Task to complete: An exact copy of all the data is required, with pictures left out.

Input records:
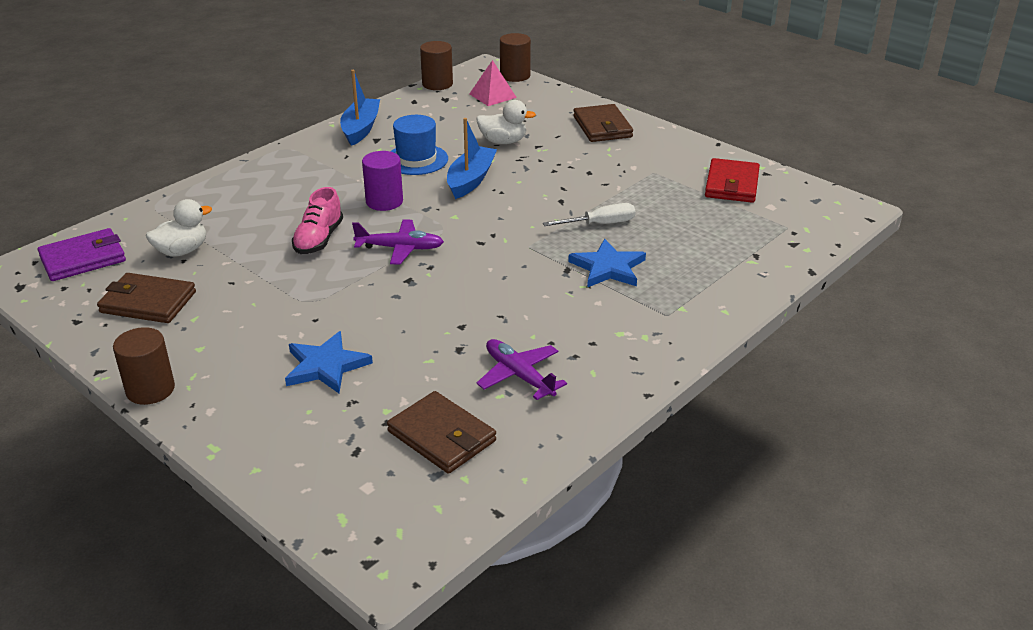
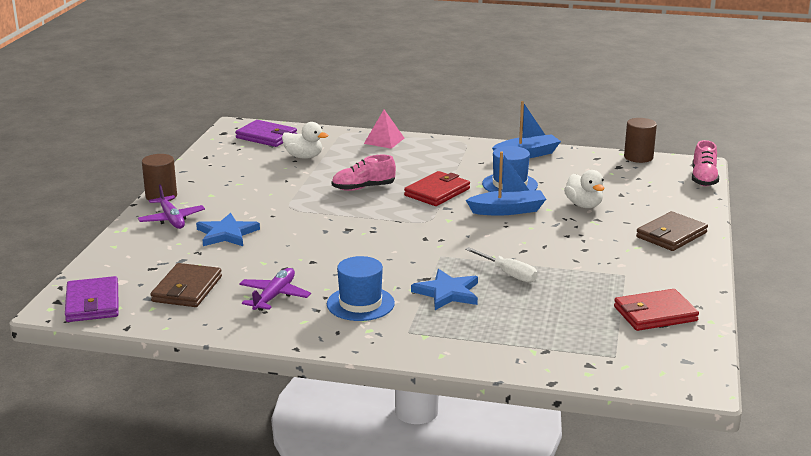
camera: 60 degrees right, 10 degrees down
(148, 302) = (241, 167): brown wallet -> none
(384, 201) = (437, 192): purple cylinder -> red wallet
(400, 248) = (383, 215): purple plane -> purple plane (171, 219)
(405, 528) = (92, 303): none -> purple wallet
(492, 95) = (653, 180): pink pyramid -> pink pyramid (384, 140)
(515, 75) = (703, 179): brown cylinder -> pink shoe
(586, 324) = (360, 304): none -> blue hat

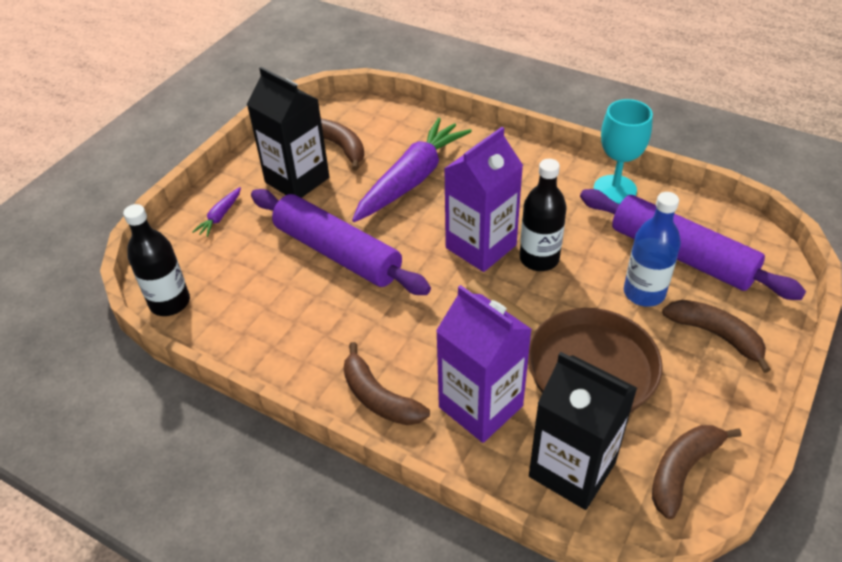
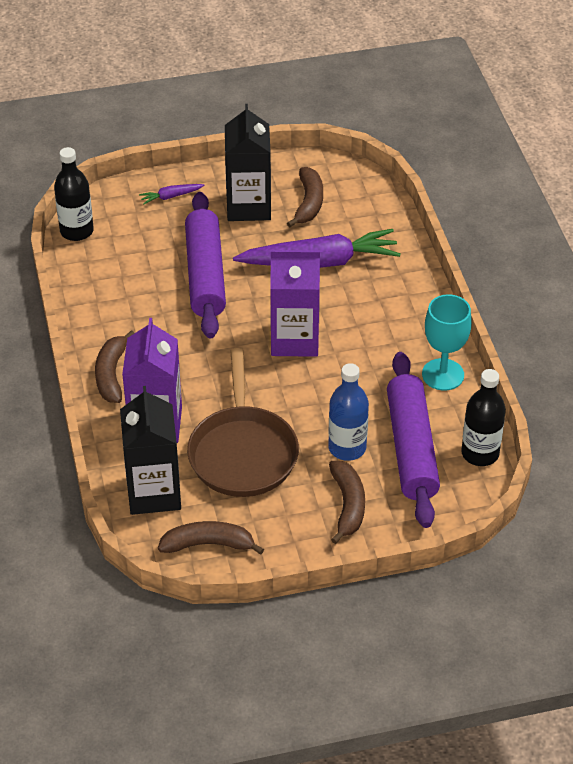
camera: 45 degrees right, 0 degrees up
(539, 259) = (317, 376): black bottle -> black bottle (480, 453)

Exercise result:
camera: 60 degrees right, 10 degrees down
(148, 302) = (241, 167): brown wallet -> none
(384, 201) = (437, 192): purple cylinder -> red wallet
(400, 248) = (383, 215): purple plane -> purple plane (171, 219)
(405, 528) = (92, 303): none -> purple wallet
(492, 95) = (653, 180): pink pyramid -> pink pyramid (384, 140)
(515, 75) = (703, 179): brown cylinder -> pink shoe
(586, 324) = (360, 304): none -> blue hat

camera: 45 degrees right, 0 degrees up
(539, 259) = (317, 376): black bottle -> black bottle (480, 453)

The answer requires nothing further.